Output each record below exactly as it stands, leaving out the pictures.
*** Source data Section Begins ***
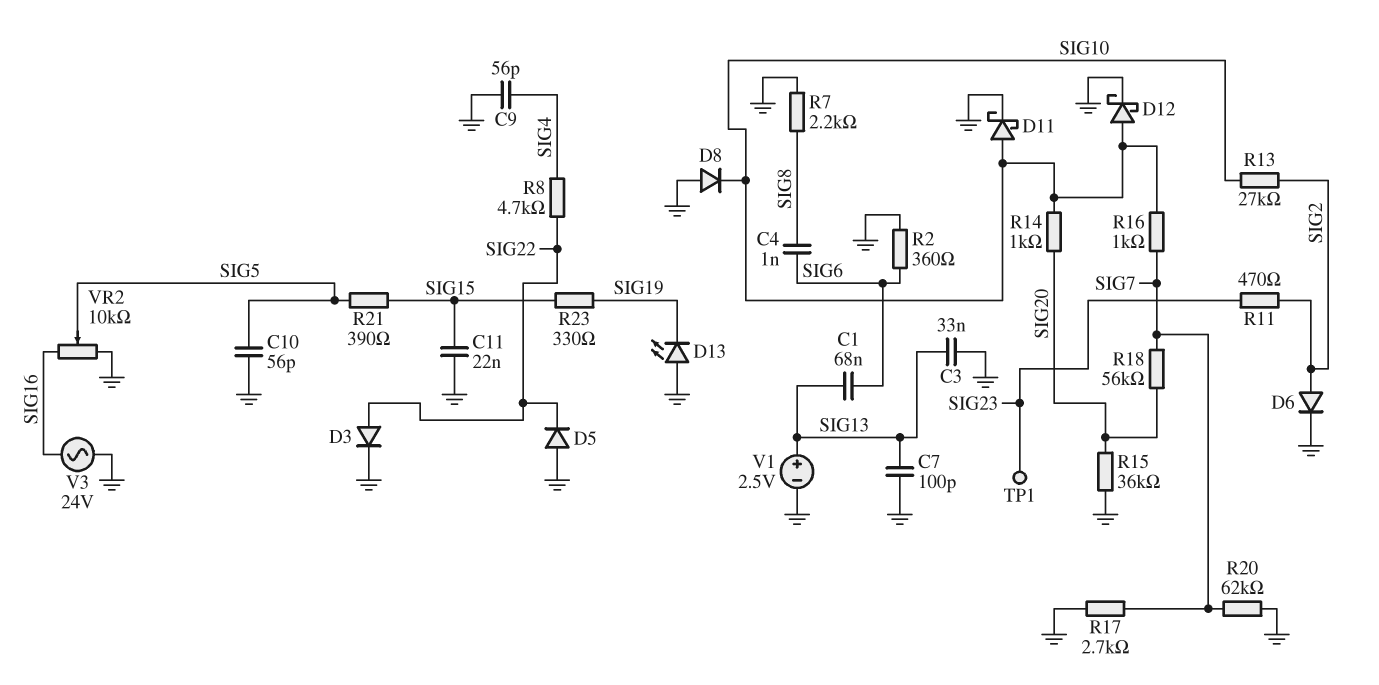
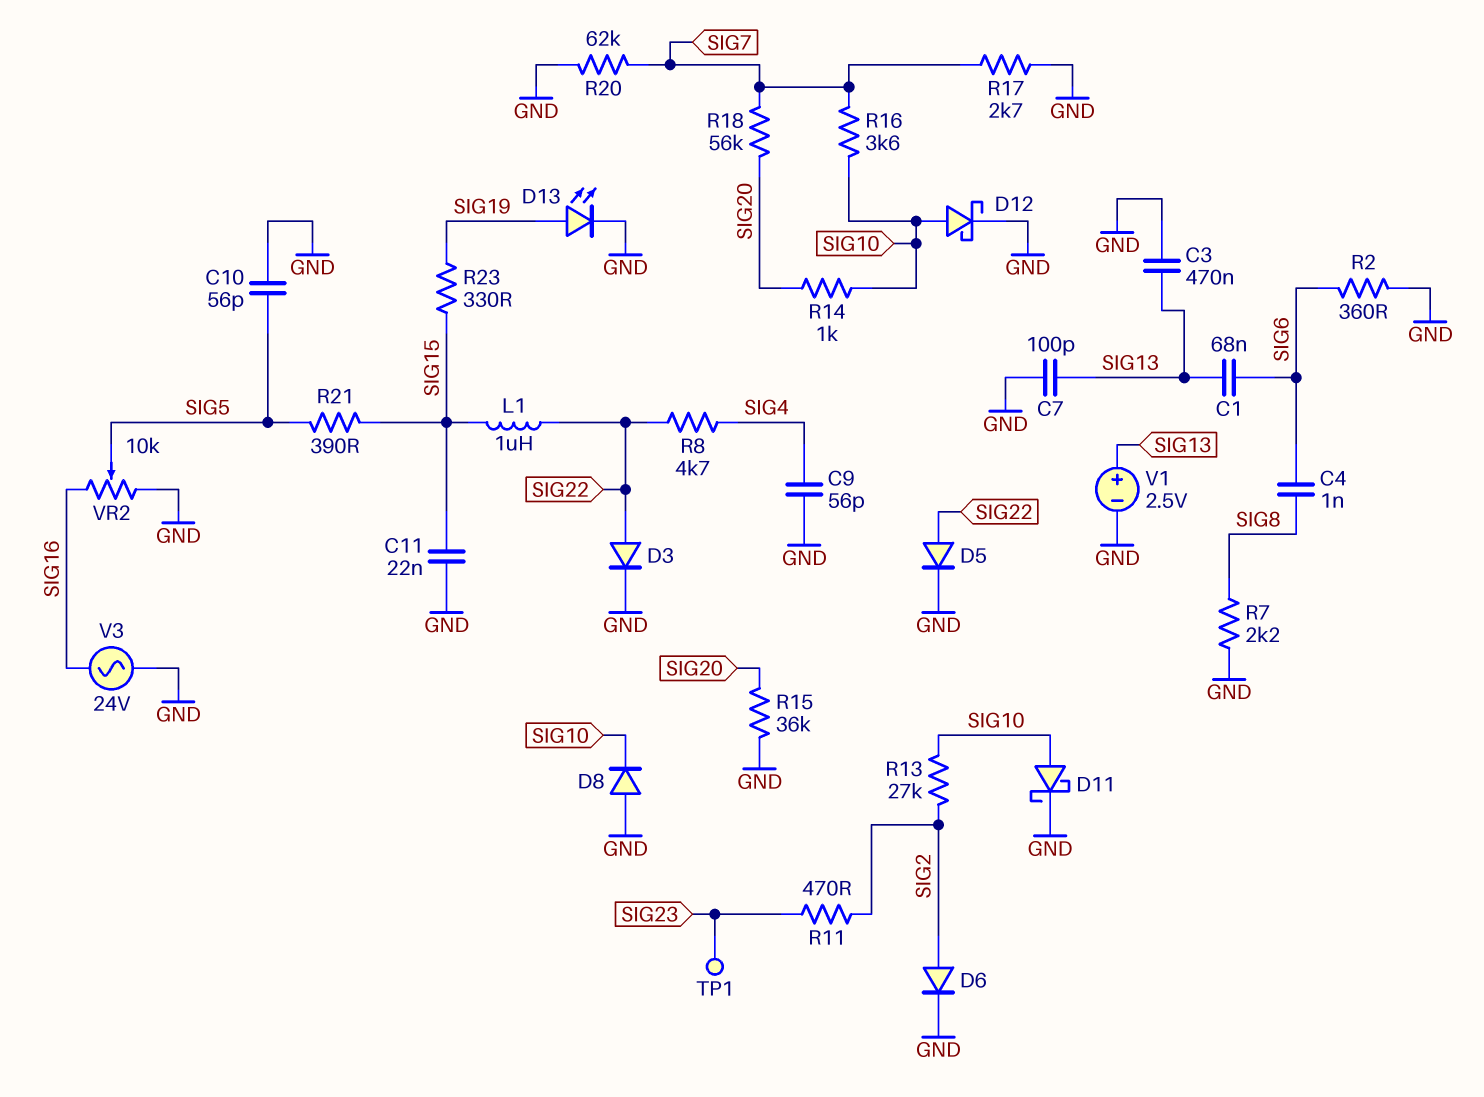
C3: 33nF (GND, SIG13) -> 470nF (GND, SIG13)
D5: diode (A GND, K SIG22) -> diode (A SIG22, K GND)
D13: LED (A GND, K SIG19) -> LED (A SIG19, K GND)
L1: none -> 1uH (SIG15, SIG22)
R16: 1k (SIG7, SIG10) -> 3.6k (SIG7, SIG10)

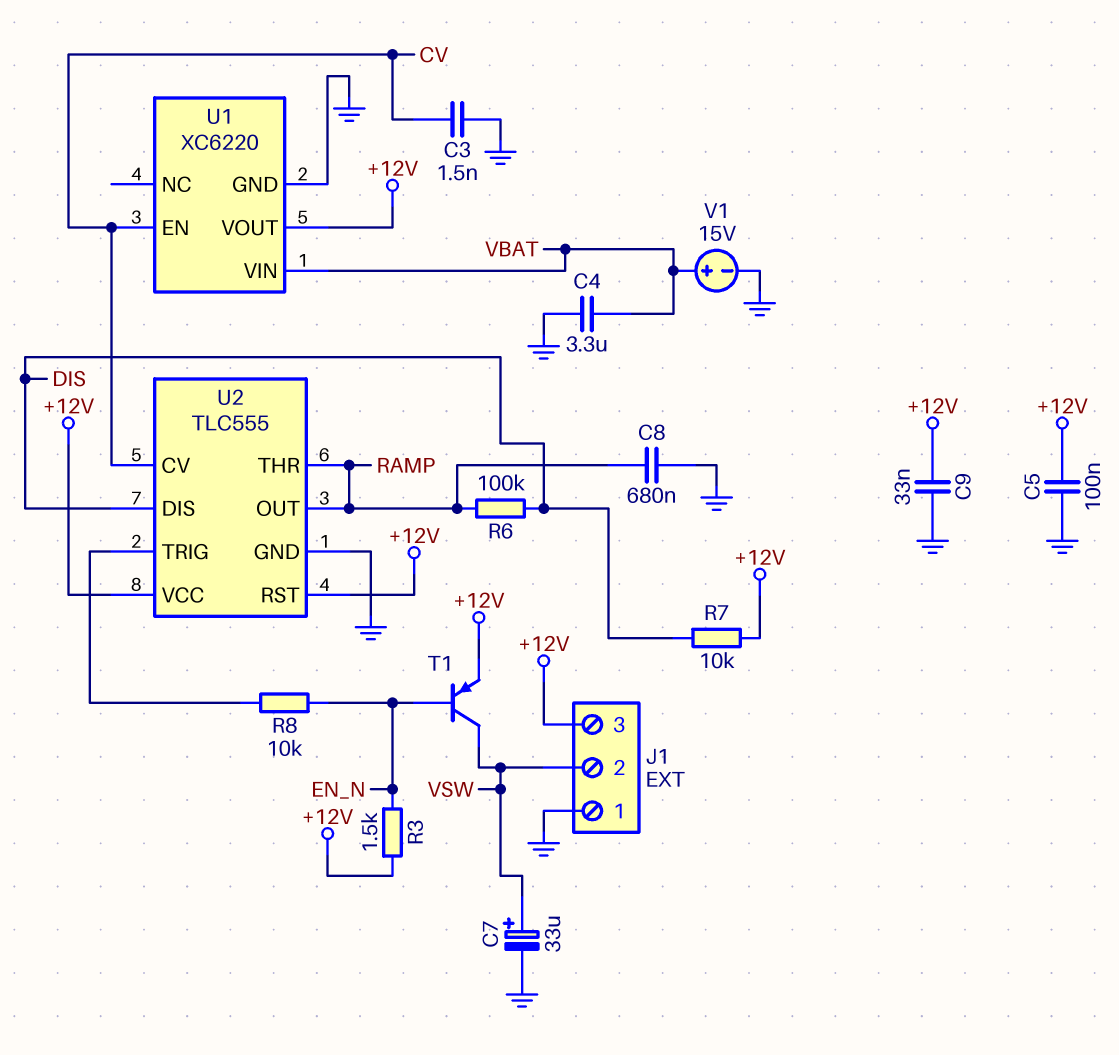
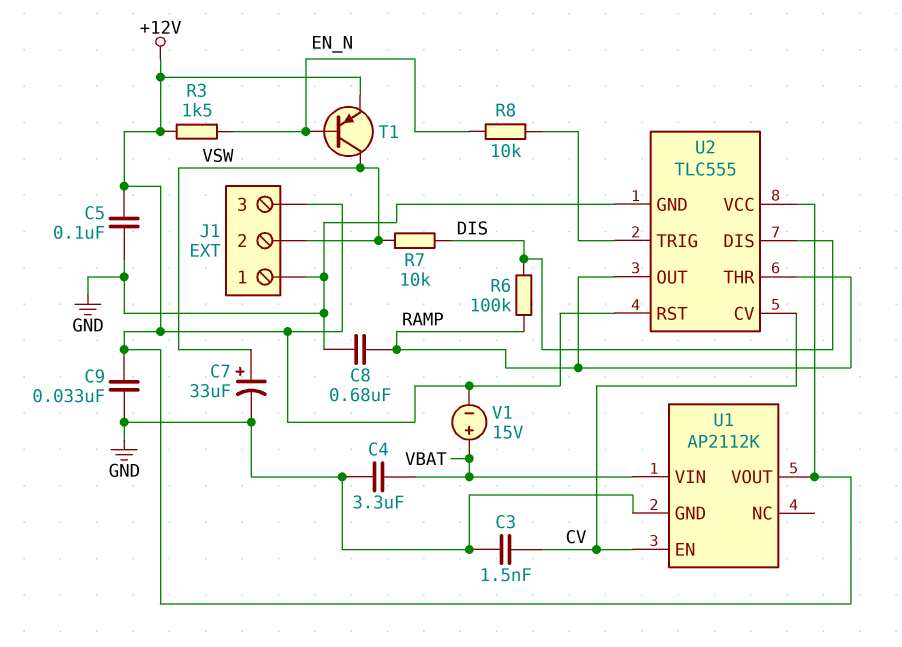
R7: 10k (+12V, DIS) -> 10k (DIS, VSW)
U1: XC6220 -> AP2112K
V1: 15V (plus VBAT, minus GND) -> 15V (plus VBAT, minus +12V)

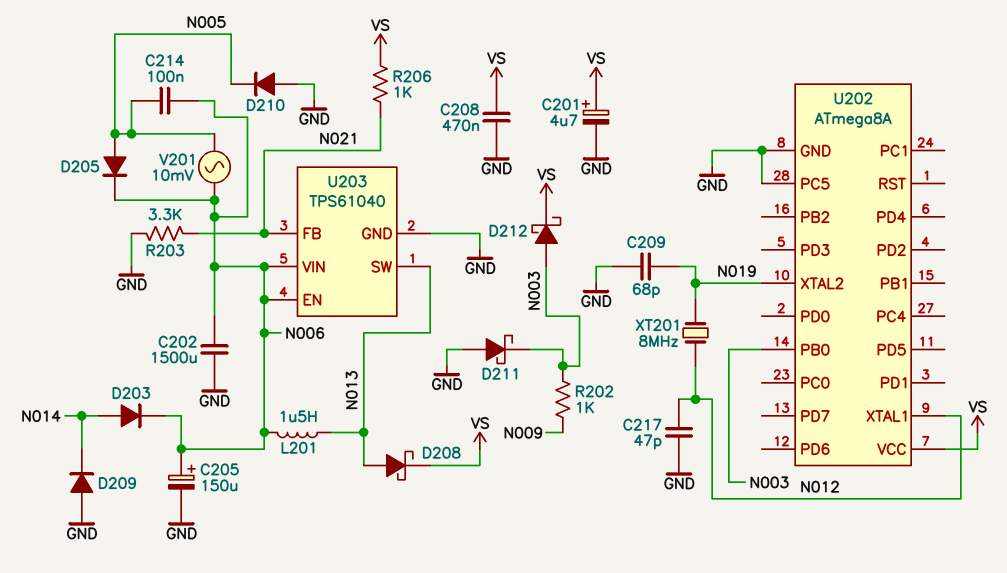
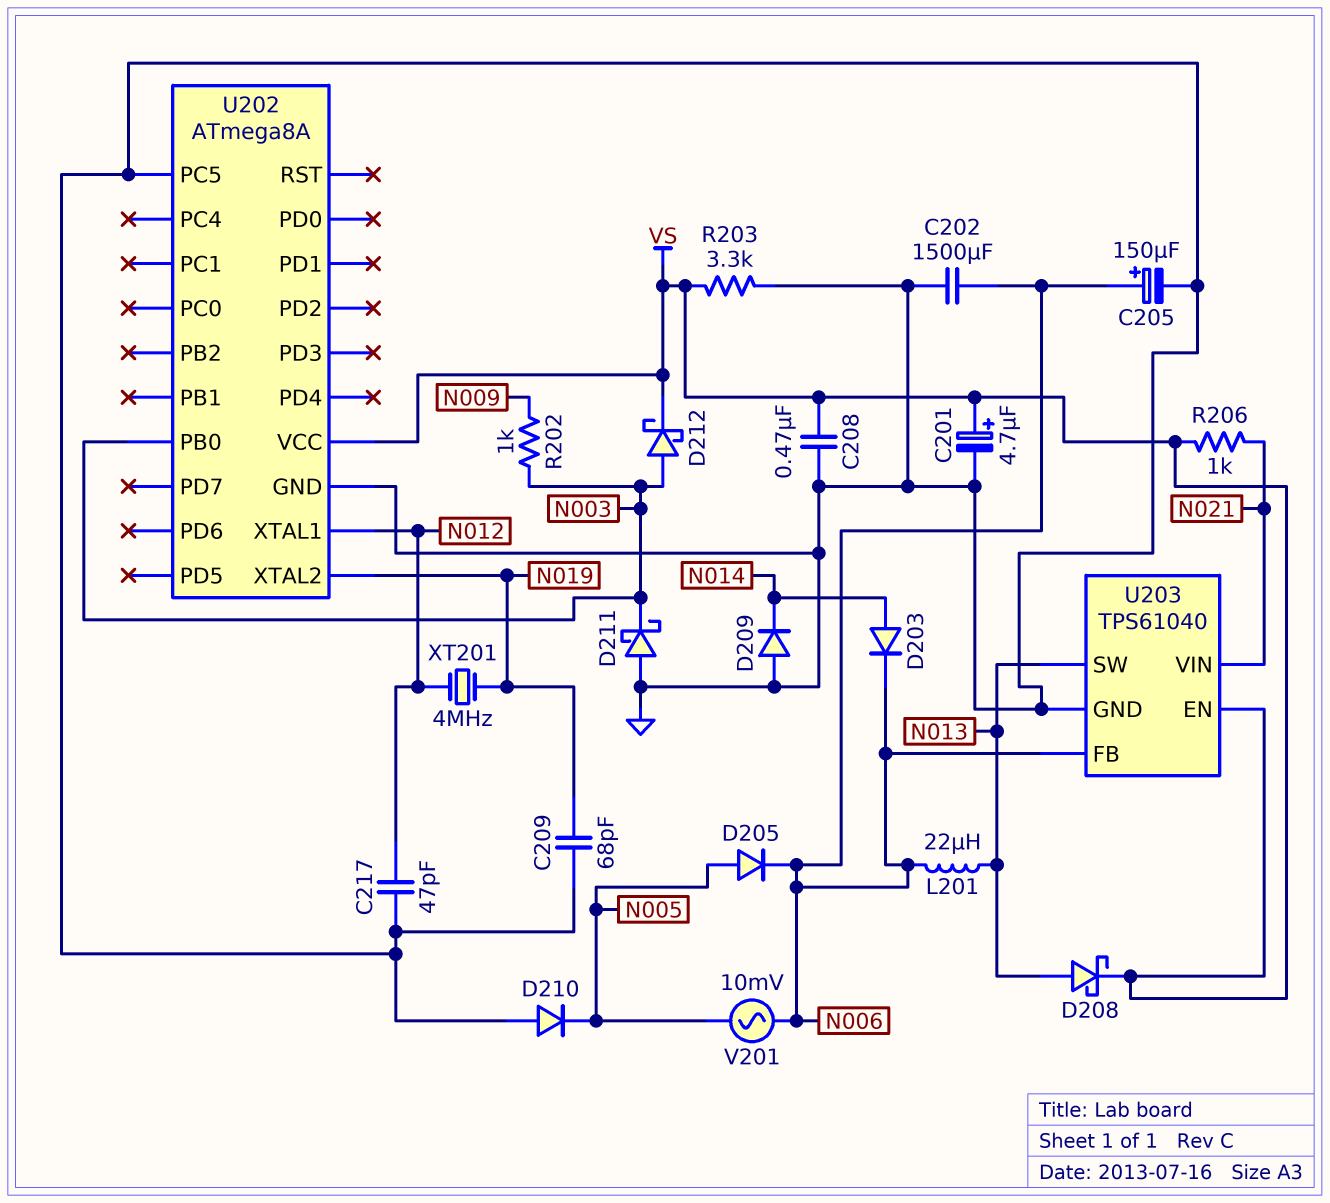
C214: 100nF (N005, N006) -> none
L201: 1.5uH (N006, N013) -> 22uH (N006, N013)
R203: 3.3k (GND, N021) -> 3.3k (GND, VS)
U203 pin EN: N006 -> VS
U203 pin FB: N021 -> N006
U203 pin VIN: N006 -> N021
XT201: 8MHz (N012, N019) -> 4MHz (N012, N019)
*** Source data Section Ends ***
» Exercise solution:
C3: 33nF (GND, SIG13) -> 470nF (GND, SIG13)
D5: diode (A GND, K SIG22) -> diode (A SIG22, K GND)
D13: LED (A GND, K SIG19) -> LED (A SIG19, K GND)
L1: none -> 1uH (SIG15, SIG22)
R16: 1k (SIG7, SIG10) -> 3.6k (SIG7, SIG10)

R7: 10k (+12V, DIS) -> 10k (DIS, VSW)
U1: XC6220 -> AP2112K
V1: 15V (plus VBAT, minus GND) -> 15V (plus VBAT, minus +12V)

C214: 100nF (N005, N006) -> none
L201: 1.5uH (N006, N013) -> 22uH (N006, N013)
R203: 3.3k (GND, N021) -> 3.3k (GND, VS)
U203 pin EN: N006 -> VS
U203 pin FB: N021 -> N006
U203 pin VIN: N006 -> N021
XT201: 8MHz (N012, N019) -> 4MHz (N012, N019)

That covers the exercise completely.